## Supplied material

▼▼▼

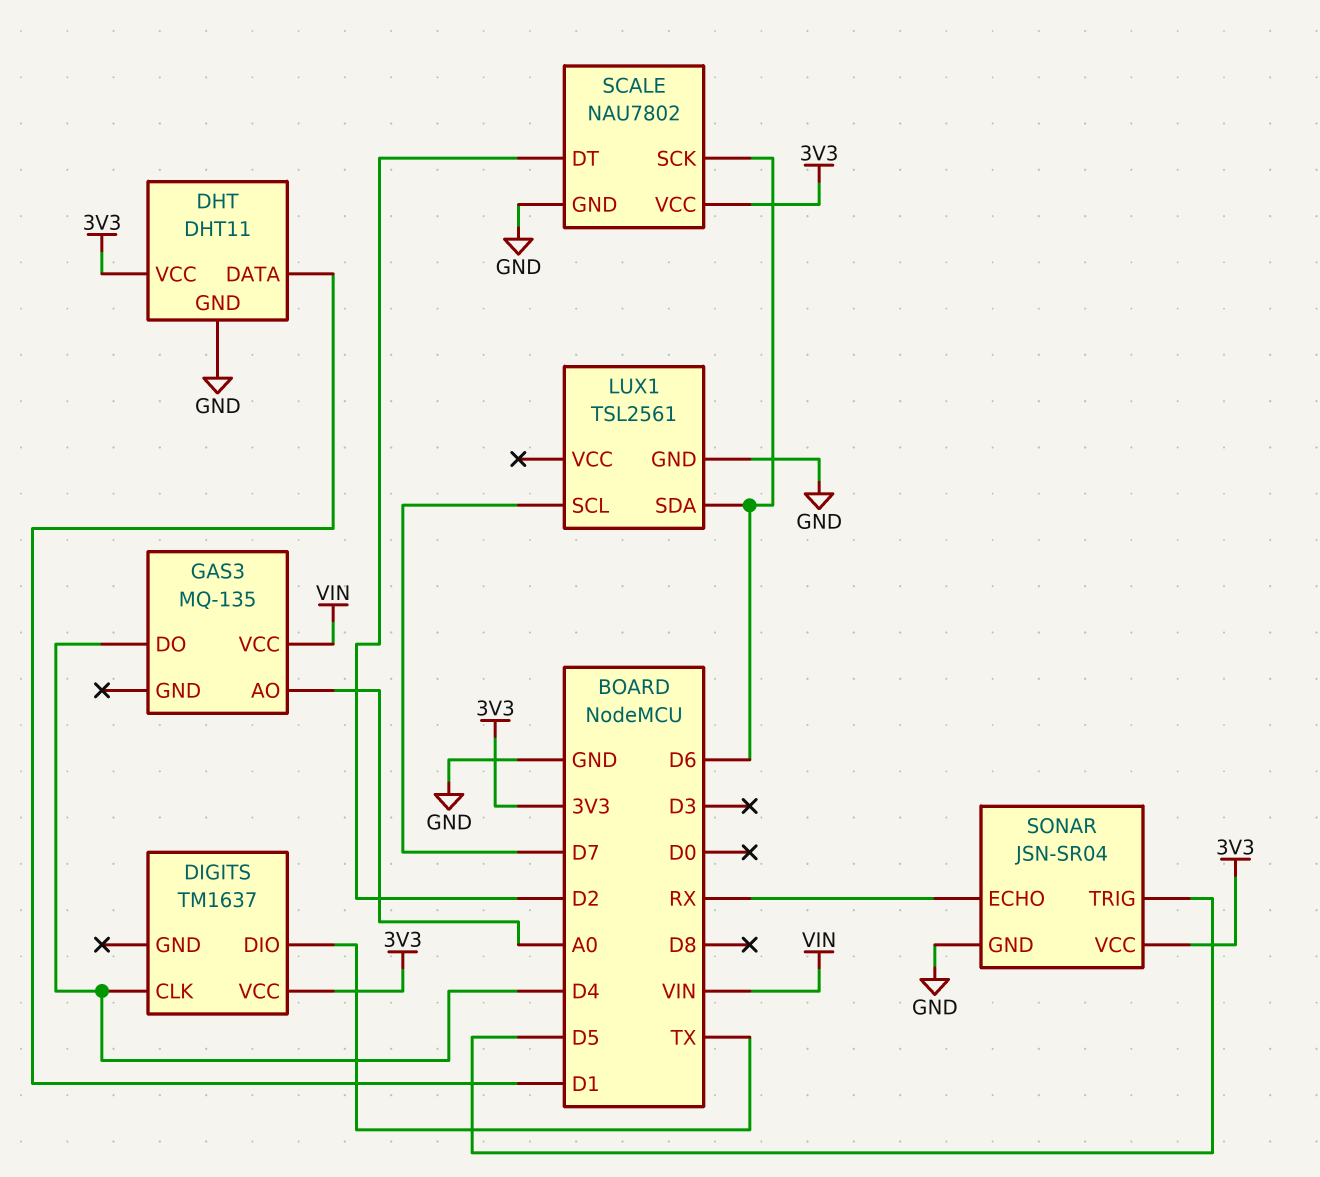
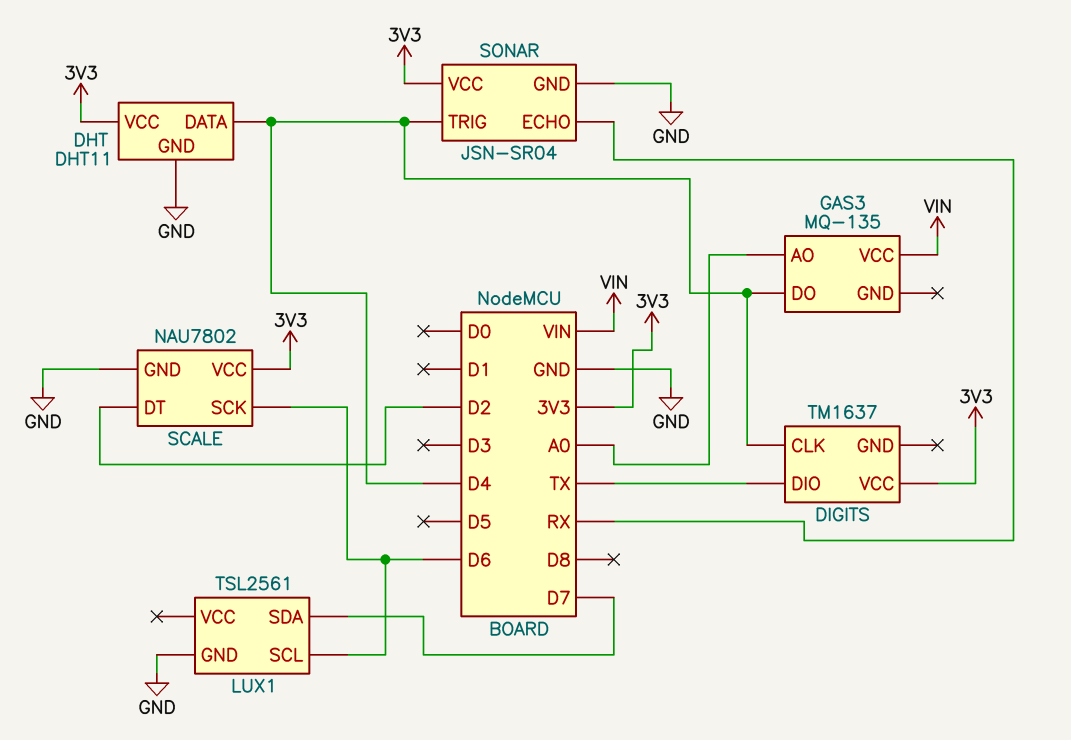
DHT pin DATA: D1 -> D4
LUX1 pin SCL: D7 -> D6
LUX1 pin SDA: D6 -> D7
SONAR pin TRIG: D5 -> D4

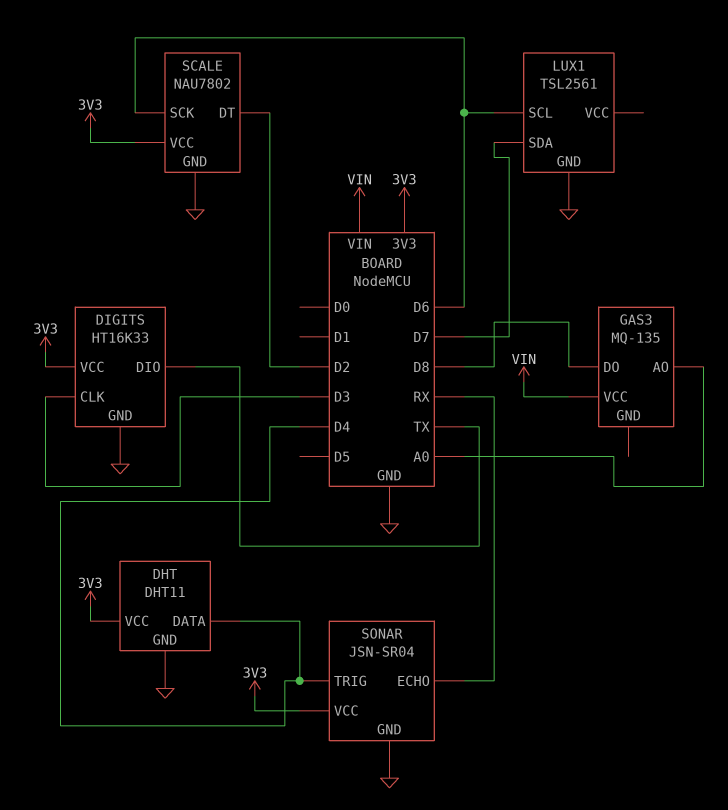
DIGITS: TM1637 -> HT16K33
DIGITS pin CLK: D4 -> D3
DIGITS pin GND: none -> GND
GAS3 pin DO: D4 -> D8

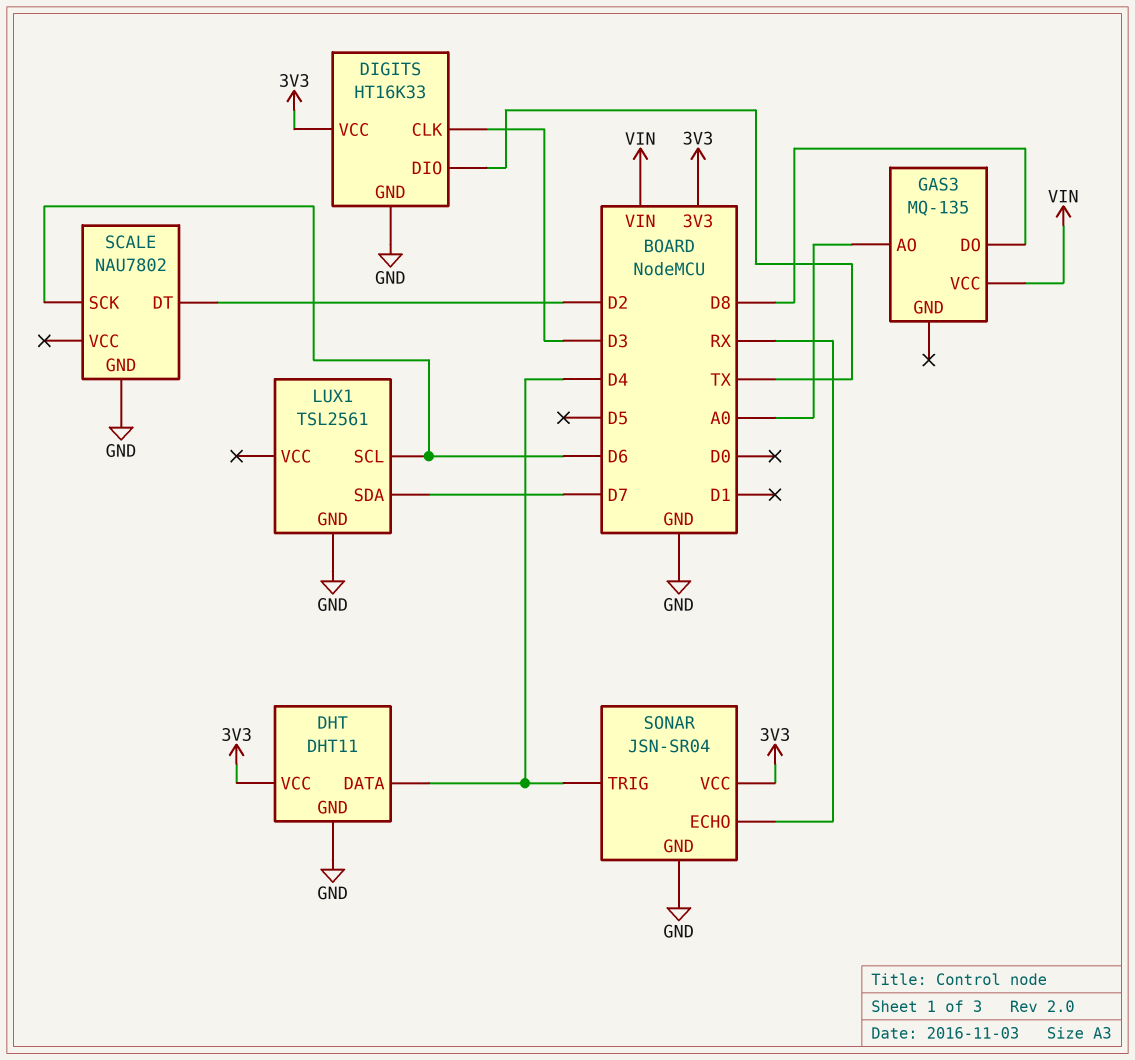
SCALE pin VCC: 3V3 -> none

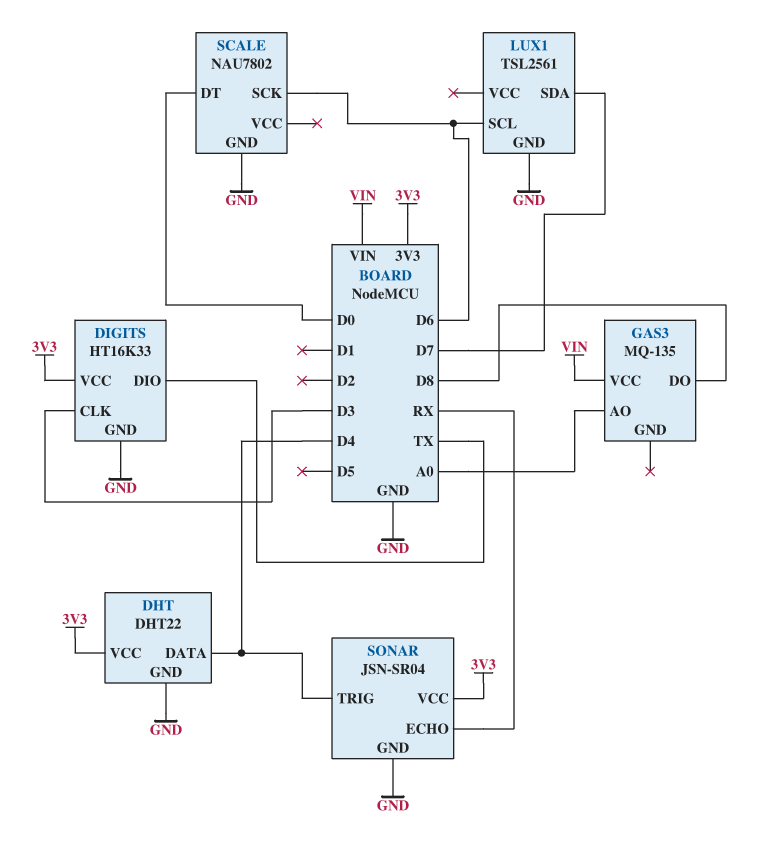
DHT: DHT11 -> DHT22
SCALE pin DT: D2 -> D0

▲▲▲
▼▼▼

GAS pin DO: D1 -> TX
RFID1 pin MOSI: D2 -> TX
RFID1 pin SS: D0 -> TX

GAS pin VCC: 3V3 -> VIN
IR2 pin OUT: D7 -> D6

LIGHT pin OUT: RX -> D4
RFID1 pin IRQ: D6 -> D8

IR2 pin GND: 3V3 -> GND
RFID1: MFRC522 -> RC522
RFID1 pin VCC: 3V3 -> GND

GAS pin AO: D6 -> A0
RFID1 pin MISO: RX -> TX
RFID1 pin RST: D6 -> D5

▲▲▲

## Goal of the exercise
Copy nothing but the lines above from the one with "DIGITS pin CLK: D4 -> D3" to the one with "SCALE pin DT: D2 -> D0", inclusive, word for word. Leave every picture out.

## Written reply
DIGITS pin CLK: D4 -> D3
DIGITS pin GND: none -> GND
GAS3 pin DO: D4 -> D8

SCALE pin VCC: 3V3 -> none

DHT: DHT11 -> DHT22
SCALE pin DT: D2 -> D0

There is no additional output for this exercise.